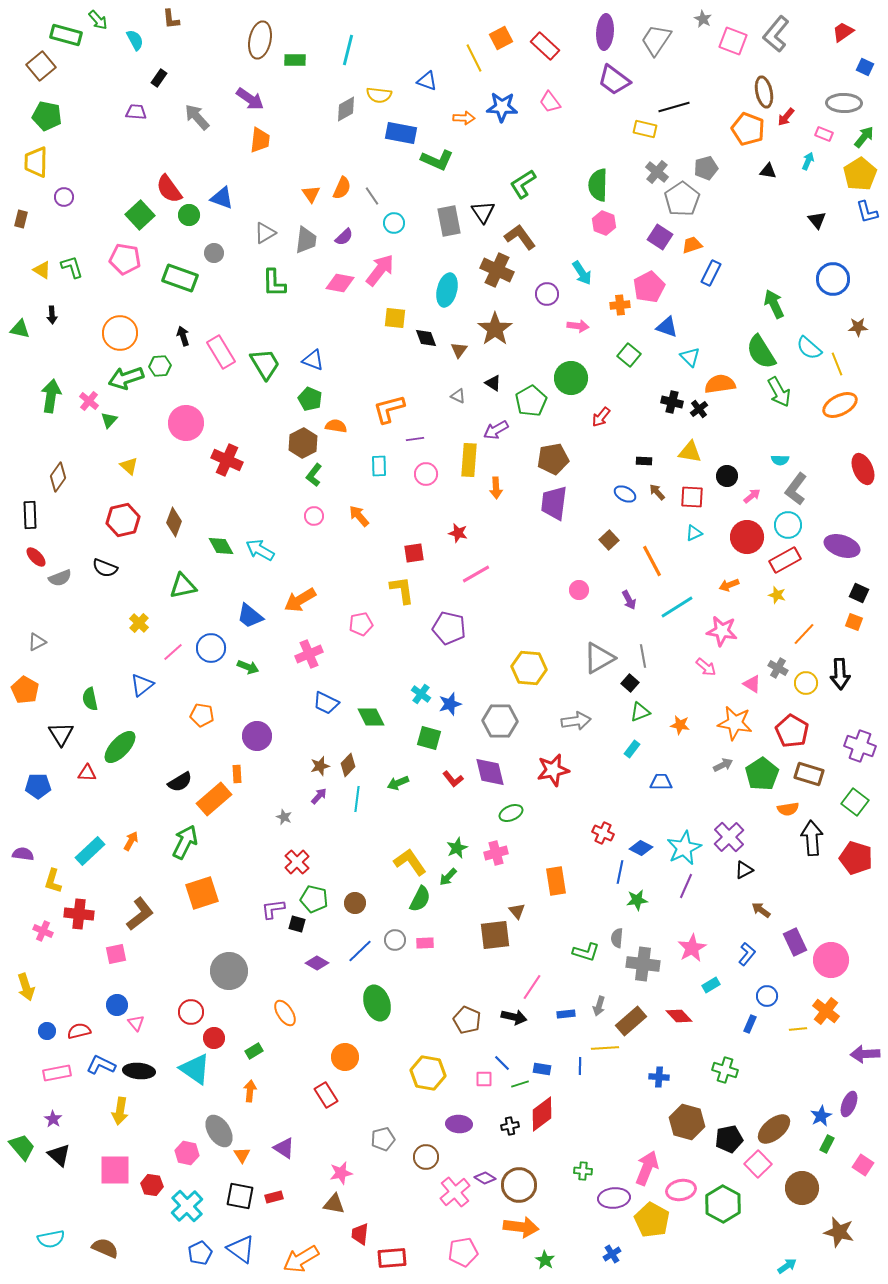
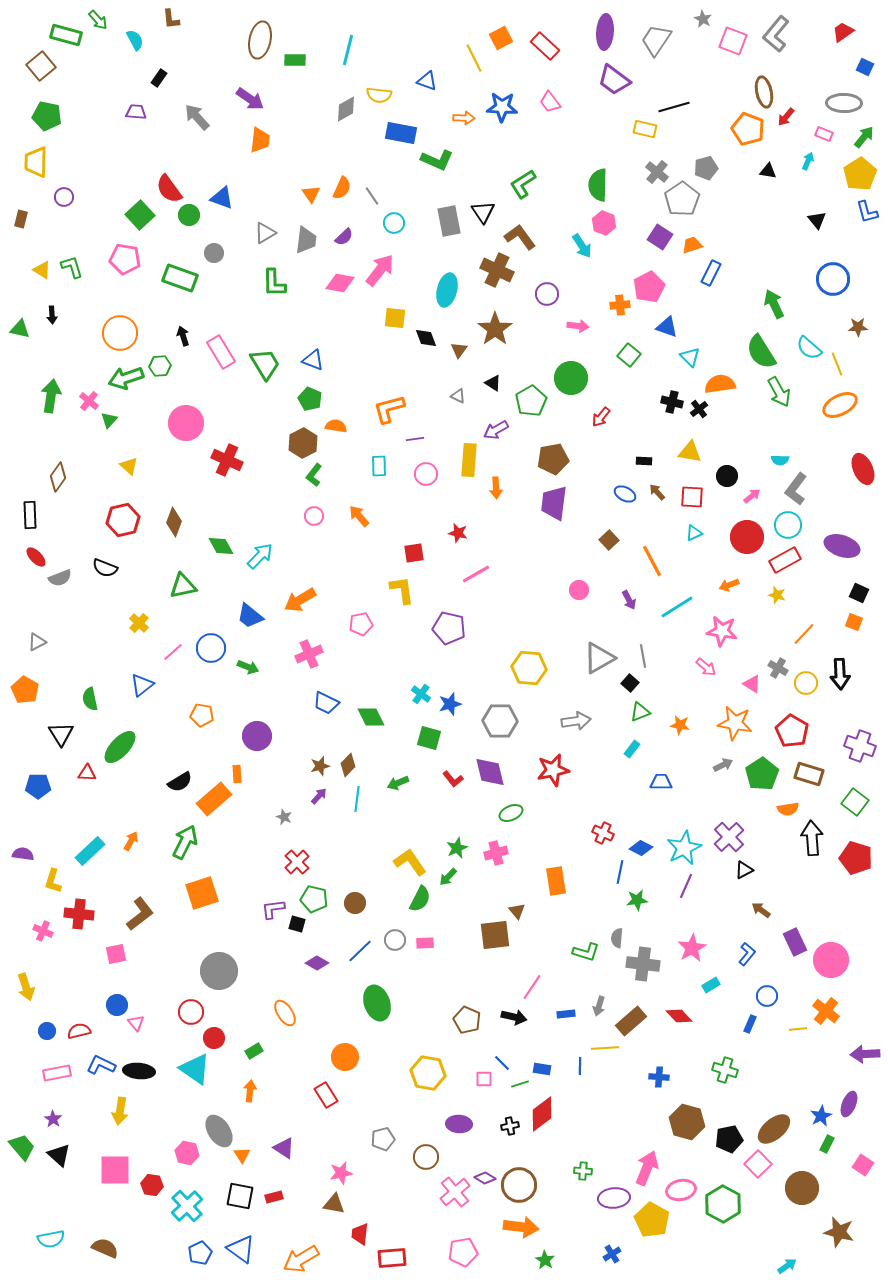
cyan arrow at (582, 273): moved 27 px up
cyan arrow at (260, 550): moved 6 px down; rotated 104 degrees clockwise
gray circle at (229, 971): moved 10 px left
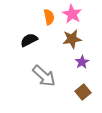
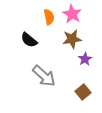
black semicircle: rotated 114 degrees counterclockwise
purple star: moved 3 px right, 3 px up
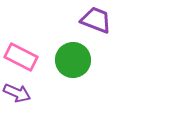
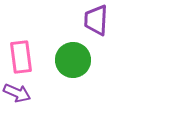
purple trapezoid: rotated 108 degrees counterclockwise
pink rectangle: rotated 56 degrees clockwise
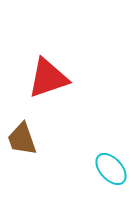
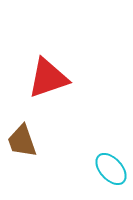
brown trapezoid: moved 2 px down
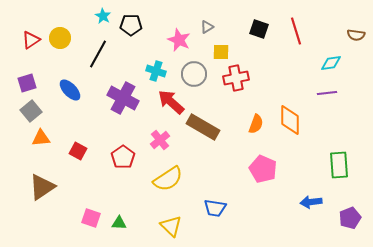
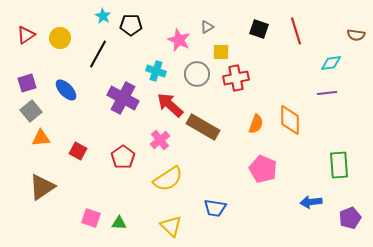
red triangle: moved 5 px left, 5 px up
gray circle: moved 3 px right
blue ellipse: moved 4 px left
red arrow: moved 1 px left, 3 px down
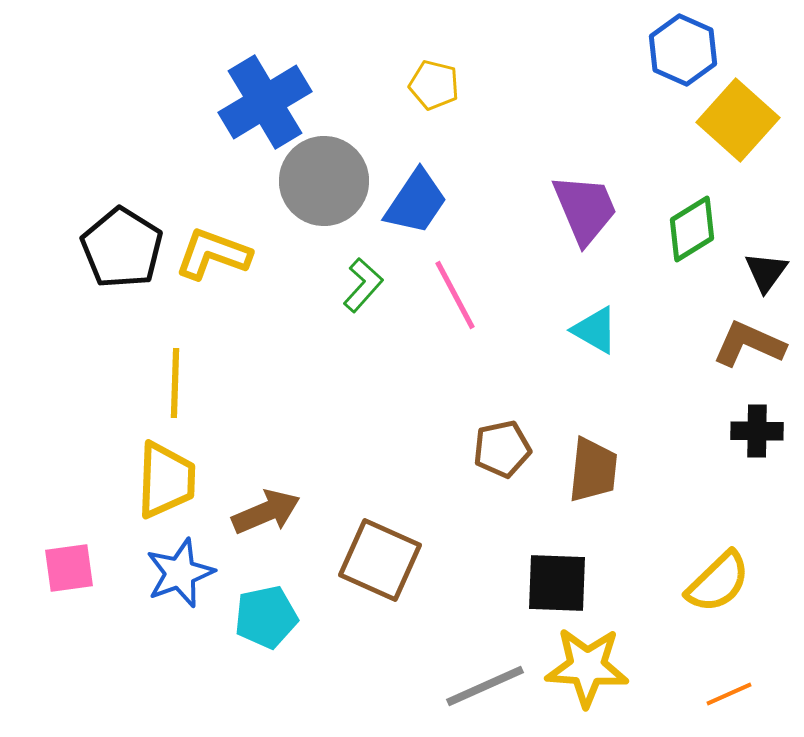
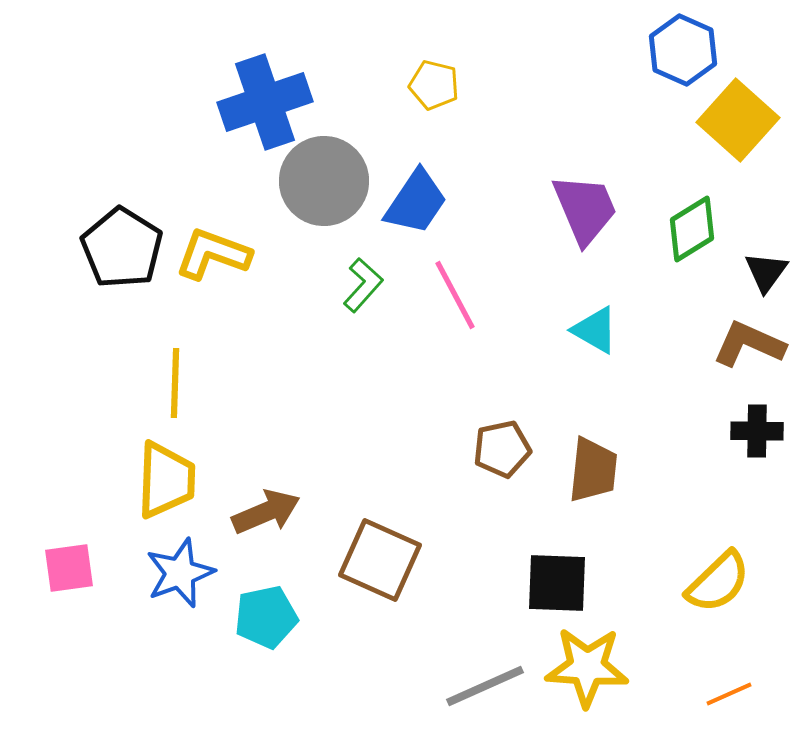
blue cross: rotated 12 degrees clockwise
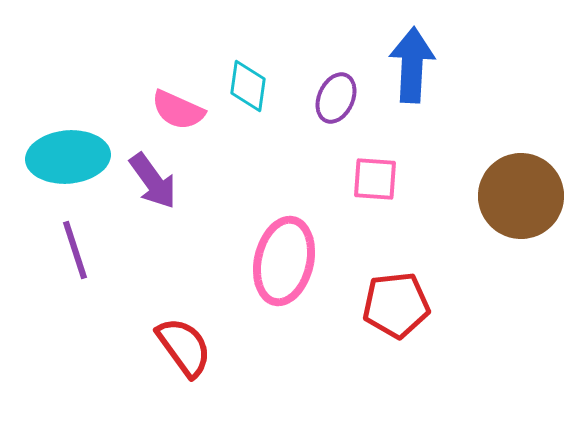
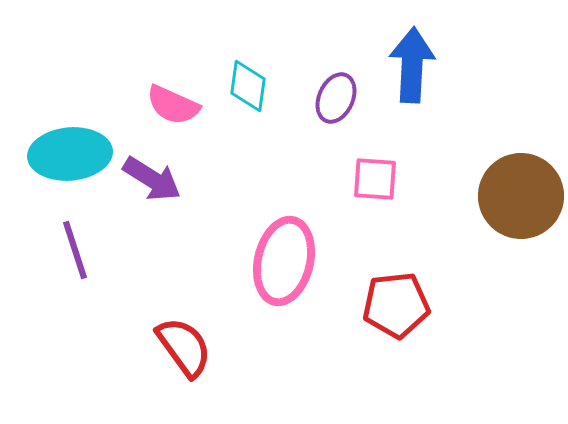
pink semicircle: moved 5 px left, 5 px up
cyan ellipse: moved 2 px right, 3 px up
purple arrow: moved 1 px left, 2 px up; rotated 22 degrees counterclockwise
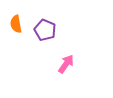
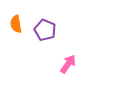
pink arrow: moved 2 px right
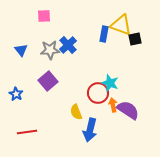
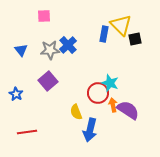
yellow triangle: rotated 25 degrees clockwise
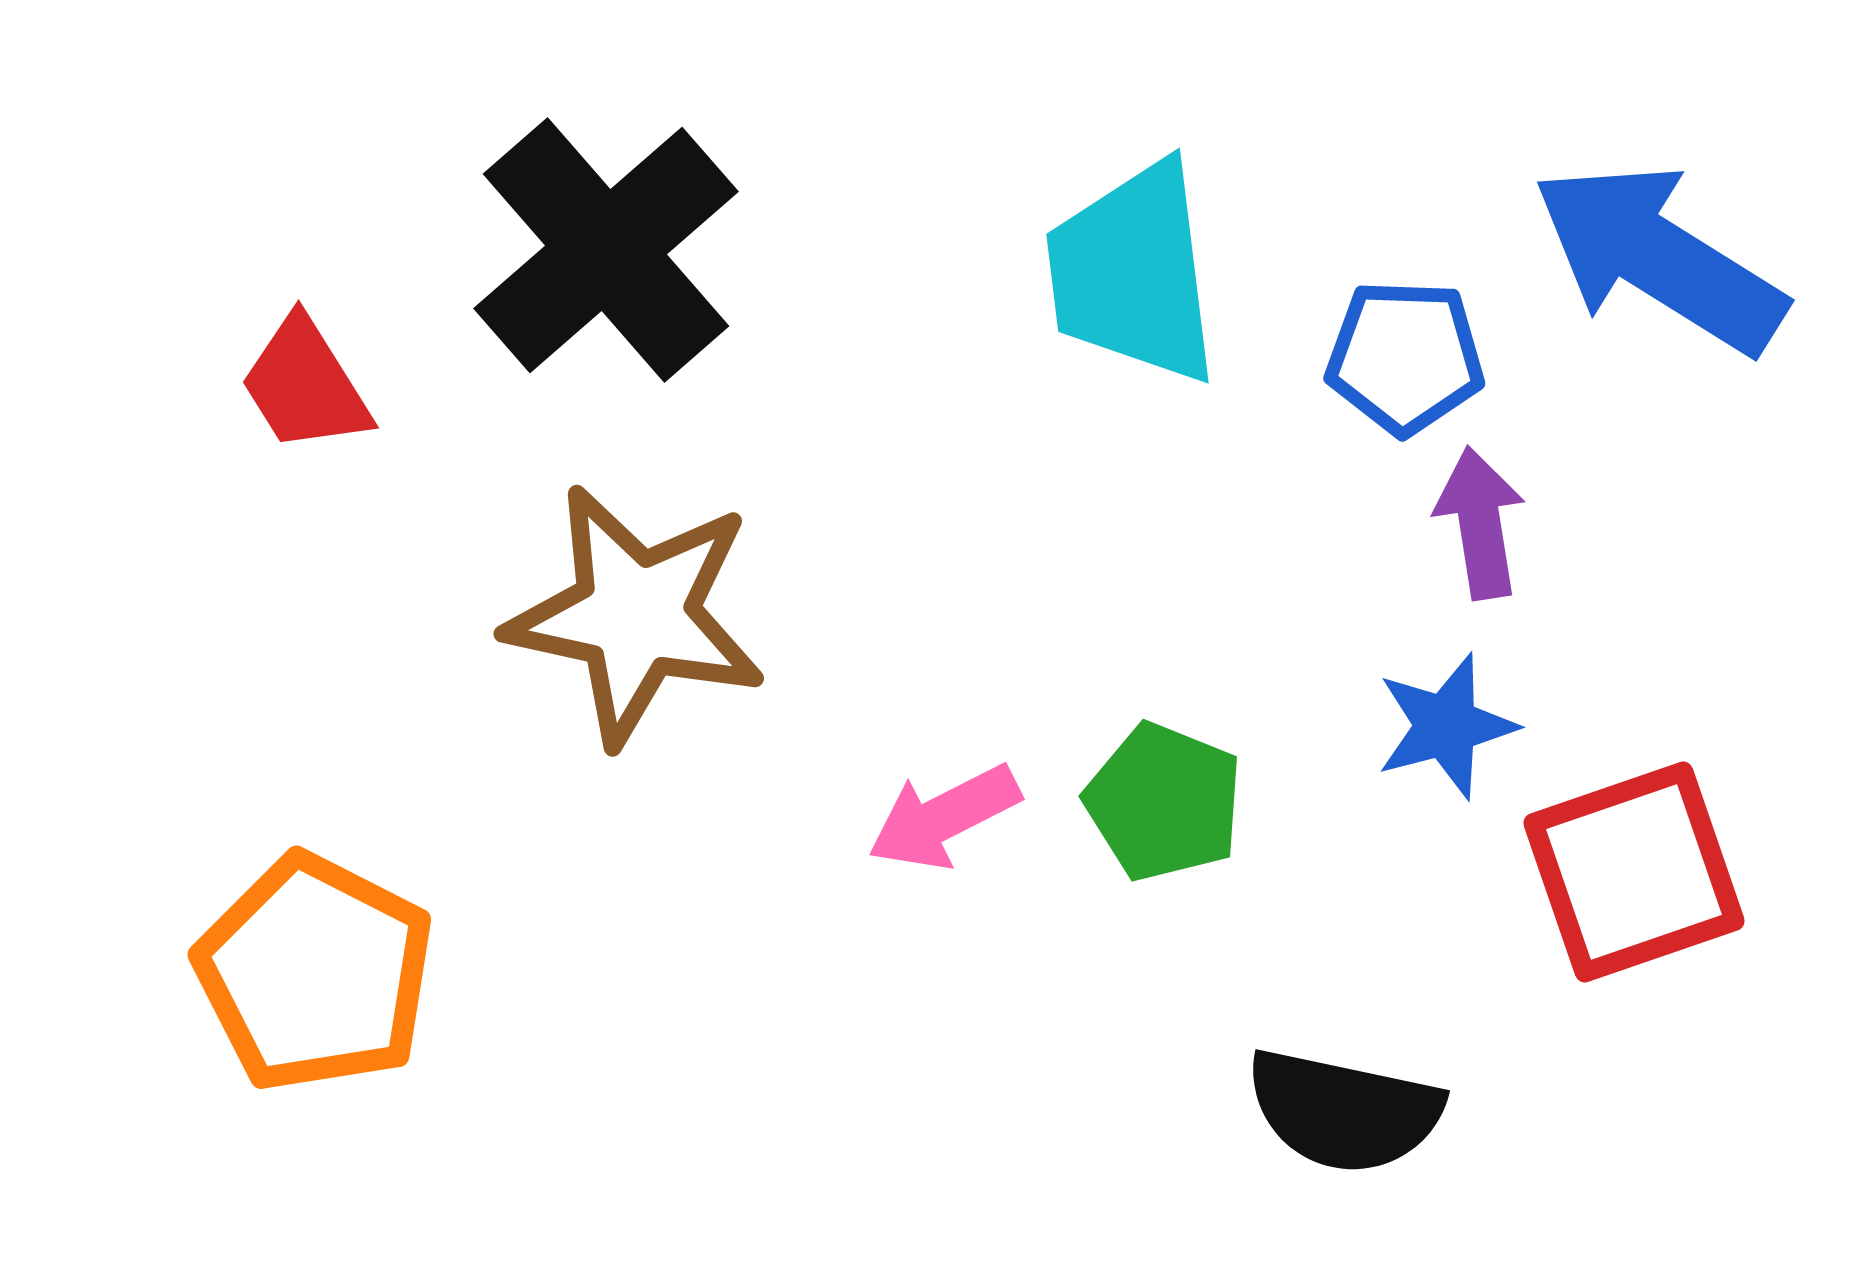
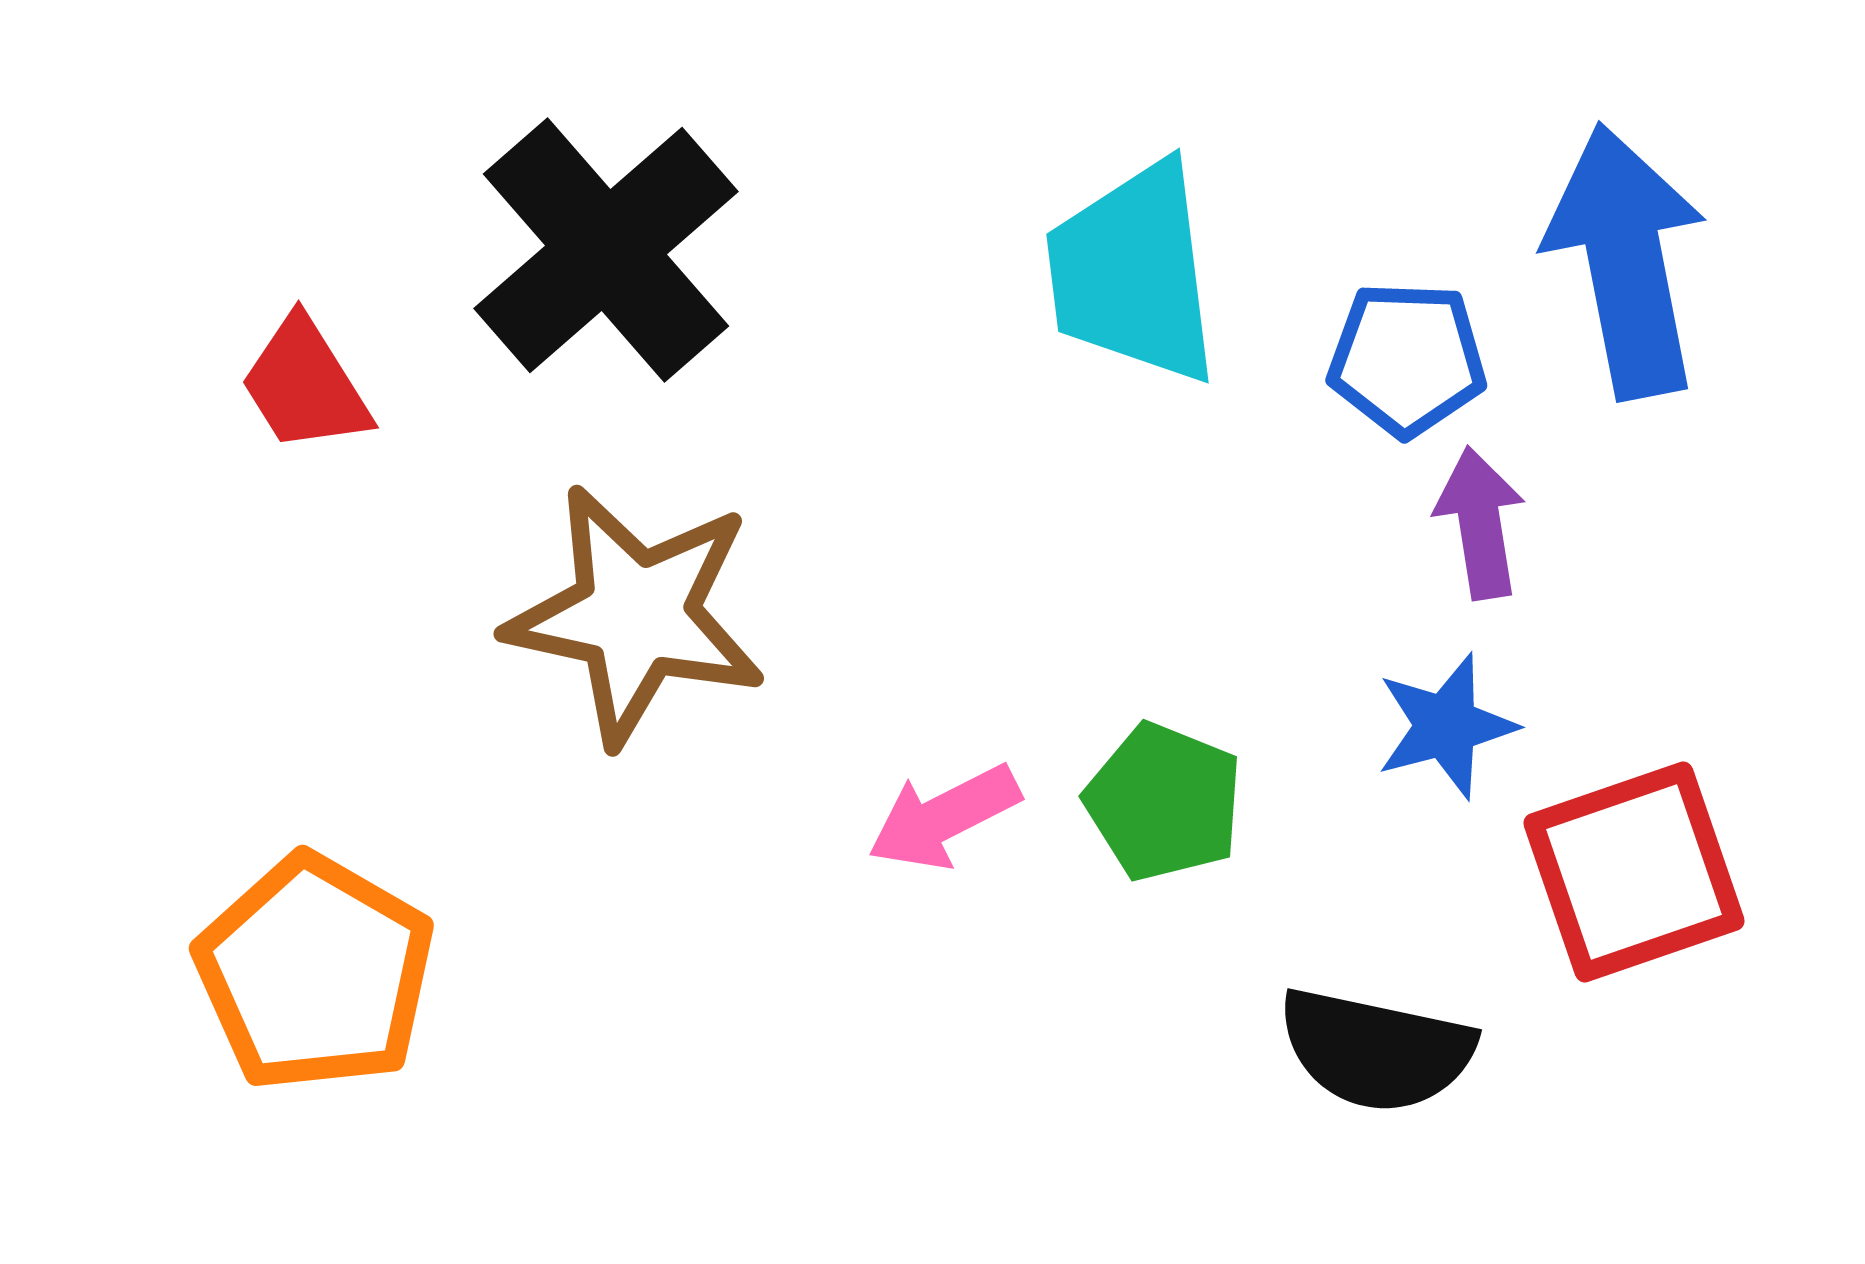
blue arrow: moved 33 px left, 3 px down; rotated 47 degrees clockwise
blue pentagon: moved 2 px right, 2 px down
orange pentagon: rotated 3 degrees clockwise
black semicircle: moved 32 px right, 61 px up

• • •

## [Task instructions]
Write out every line of the rows above word for word, omitting the pictures.

## [Written response]
cyan arrow at (582, 273): moved 27 px up
cyan arrow at (260, 550): moved 6 px down; rotated 104 degrees clockwise
gray circle at (229, 971): moved 10 px left
black semicircle: rotated 114 degrees counterclockwise
purple star: moved 3 px right, 3 px up
purple trapezoid: rotated 108 degrees counterclockwise
pink rectangle: rotated 56 degrees clockwise
brown trapezoid: moved 2 px down
red triangle: moved 5 px left, 5 px up
gray circle: moved 3 px right
blue ellipse: moved 4 px left
red arrow: moved 1 px left, 3 px down
blue cross: rotated 12 degrees clockwise
pink semicircle: moved 5 px left, 5 px up
cyan ellipse: moved 2 px right, 3 px up
purple arrow: moved 1 px left, 2 px up; rotated 22 degrees counterclockwise
pink arrow: moved 2 px right
yellow triangle: rotated 25 degrees clockwise
blue arrow: moved 33 px left, 3 px down; rotated 47 degrees clockwise
blue pentagon: moved 2 px right, 2 px down
orange pentagon: rotated 3 degrees clockwise
black semicircle: moved 32 px right, 61 px up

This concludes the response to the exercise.